◆ WORK INSTRUCTIONS
Copy out all of the entries exactly as they appear.

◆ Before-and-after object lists
---+---
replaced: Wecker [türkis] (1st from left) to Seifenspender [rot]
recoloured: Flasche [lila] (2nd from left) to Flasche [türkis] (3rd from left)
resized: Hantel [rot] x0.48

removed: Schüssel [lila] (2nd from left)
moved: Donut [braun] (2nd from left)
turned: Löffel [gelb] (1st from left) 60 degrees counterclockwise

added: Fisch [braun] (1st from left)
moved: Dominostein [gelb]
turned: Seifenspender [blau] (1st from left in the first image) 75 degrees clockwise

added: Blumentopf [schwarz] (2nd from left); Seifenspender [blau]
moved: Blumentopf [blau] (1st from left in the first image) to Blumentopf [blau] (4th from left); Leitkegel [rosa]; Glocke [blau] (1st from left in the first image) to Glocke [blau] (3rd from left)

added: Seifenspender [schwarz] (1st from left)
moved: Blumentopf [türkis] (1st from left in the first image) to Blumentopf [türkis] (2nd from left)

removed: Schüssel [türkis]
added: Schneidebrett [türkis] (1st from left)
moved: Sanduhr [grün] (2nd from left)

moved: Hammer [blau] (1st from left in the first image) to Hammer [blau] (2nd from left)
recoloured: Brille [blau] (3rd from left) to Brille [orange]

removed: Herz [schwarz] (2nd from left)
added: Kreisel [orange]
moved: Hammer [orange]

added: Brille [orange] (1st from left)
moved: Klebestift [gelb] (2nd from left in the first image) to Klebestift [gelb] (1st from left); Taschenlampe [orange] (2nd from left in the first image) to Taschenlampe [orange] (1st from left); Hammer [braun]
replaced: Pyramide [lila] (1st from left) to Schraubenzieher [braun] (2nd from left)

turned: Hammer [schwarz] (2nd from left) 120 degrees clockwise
---+---
◆ EXPECTED ANSWER
replaced: Wecker [türkis] (1st from left) to Seifenspender [rot]
recoloured: Flasche [lila] (2nd from left) to Flasche [türkis] (3rd from left)
resized: Hantel [rot] x0.48

removed: Schüssel [lila] (2nd from left)
moved: Donut [braun] (2nd from left)
turned: Löffel [gelb] (1st from left) 60 degrees counterclockwise

added: Fisch [braun] (1st from left)
moved: Dominostein [gelb]
turned: Seifenspender [blau] (1st from left in the first image) 75 degrees clockwise

added: Blumentopf [schwarz] (2nd from left); Seifenspender [blau]
moved: Blumentopf [blau] (1st from left in the first image) to Blumentopf [blau] (4th from left); Leitkegel [rosa]; Glocke [blau] (1st from left in the first image) to Glocke [blau] (3rd from left)

added: Seifenspender [schwarz] (1st from left)
moved: Blumentopf [türkis] (1st from left in the first image) to Blumentopf [türkis] (2nd from left)

removed: Schüssel [türkis]
added: Schneidebrett [türkis] (1st from left)
moved: Sanduhr [grün] (2nd from left)

moved: Hammer [blau] (1st from left in the first image) to Hammer [blau] (2nd from left)
recoloured: Brille [blau] (3rd from left) to Brille [orange]

removed: Herz [schwarz] (2nd from left)
added: Kreisel [orange]
moved: Hammer [orange]

added: Brille [orange] (1st from left)
moved: Klebestift [gelb] (2nd from left in the first image) to Klebestift [gelb] (1st from left); Taschenlampe [orange] (2nd from left in the first image) to Taschenlampe [orange] (1st from left); Hammer [braun]
replaced: Pyramide [lila] (1st from left) to Schraubenzieher [braun] (2nd from left)

turned: Hammer [schwarz] (2nd from left) 120 degrees clockwise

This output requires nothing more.